Material supplied Block Start

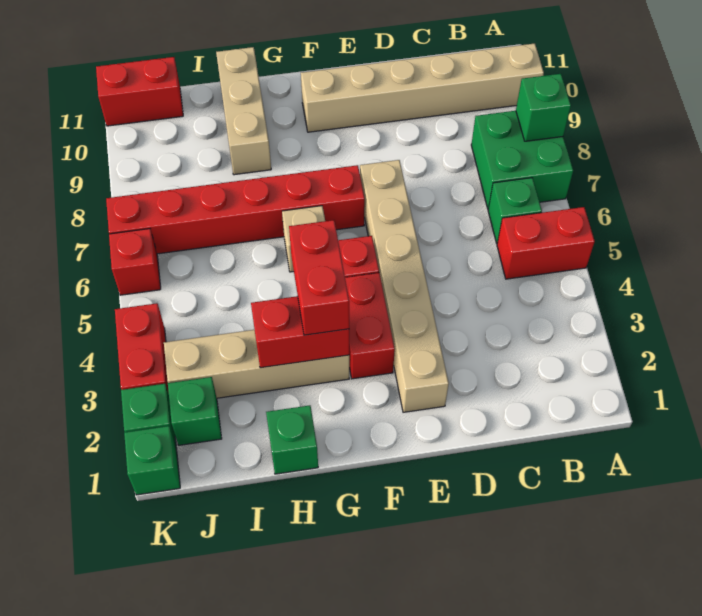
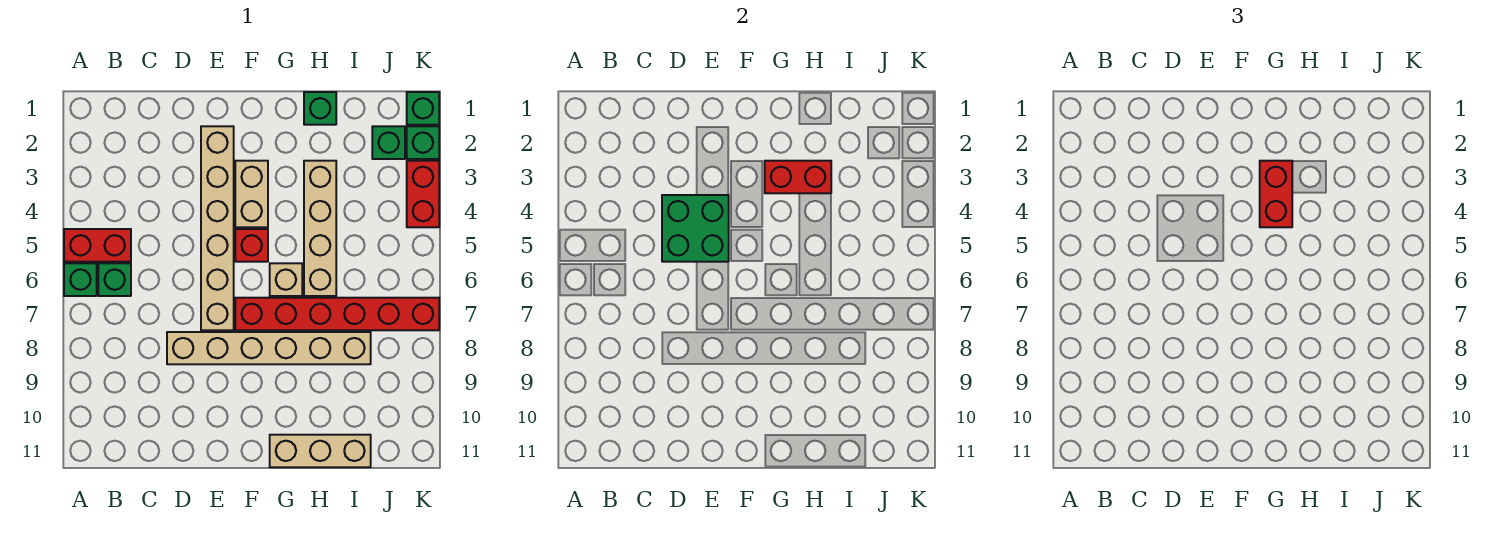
green brick A7:B8 level 1 -> green brick D4:E5 level 2
green brick A8 level 2 -> green brick A6 level 1
tan brick A10:F10 level 1 -> tan brick D8:I8 level 1
red brick F3:F4 level 1 -> tan brick F3:F4 level 1
tan brick G3:J3 level 1 -> tan brick H3:H6 level 1
tan brick H9:H11 level 1 -> tan brick G11:I11 level 1
red brick J11:K11 level 1 -> none
red brick K6 level 1 -> none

Material supplied Block End

- Your goal
Please quote nothing but the lines from the line with "tan brick A10:F10" through the end of the data above, exactly as written, ends included.

- Solution to the problem
tan brick A10:F10 level 1 -> tan brick D8:I8 level 1
red brick F3:F4 level 1 -> tan brick F3:F4 level 1
tan brick G3:J3 level 1 -> tan brick H3:H6 level 1
tan brick H9:H11 level 1 -> tan brick G11:I11 level 1
red brick J11:K11 level 1 -> none
red brick K6 level 1 -> none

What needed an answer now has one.